● **Task objective**
Leaving the pictures out, transcribe the records below exactly.

● **Supplied material**
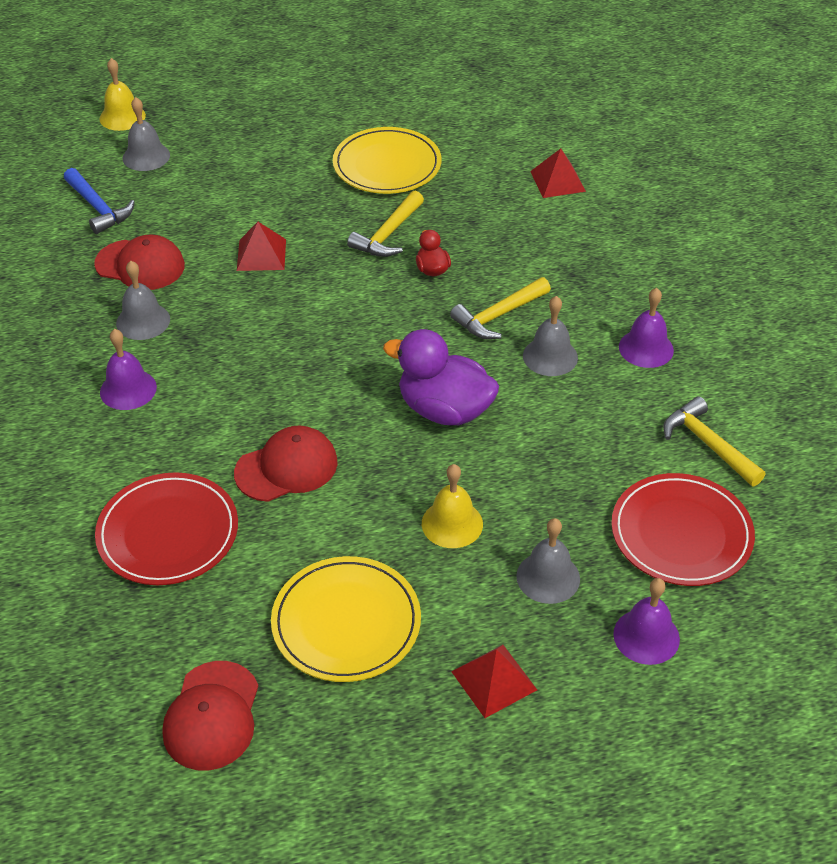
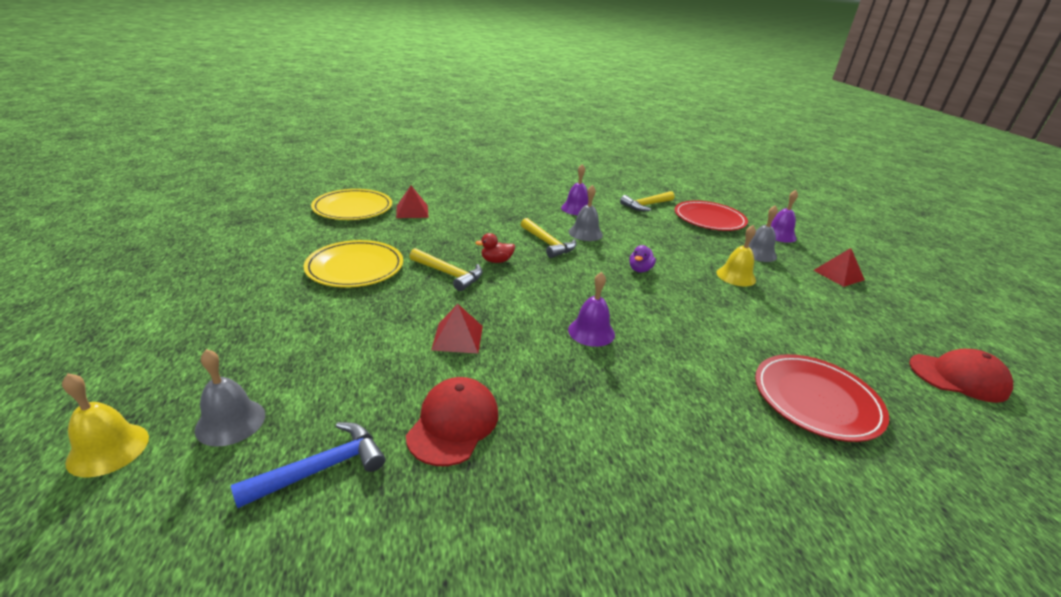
camera: 90 degrees left, 15 degrees down
(128, 389) = (654, 429): purple bell -> purple bell (591, 332)
(143, 321) = (549, 420): grey bell -> none
(286, 467) = (717, 335): red cap -> none
(346, 622) = (838, 318): yellow plate -> yellow plate (353, 208)
(444, 410) = (640, 269): purple duck -> purple duck, size x0.48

● **Answer area**
camera: 90 degrees left, 15 degrees down
(128, 389) = (654, 429): purple bell -> purple bell (591, 332)
(143, 321) = (549, 420): grey bell -> none
(286, 467) = (717, 335): red cap -> none
(346, 622) = (838, 318): yellow plate -> yellow plate (353, 208)
(444, 410) = (640, 269): purple duck -> purple duck, size x0.48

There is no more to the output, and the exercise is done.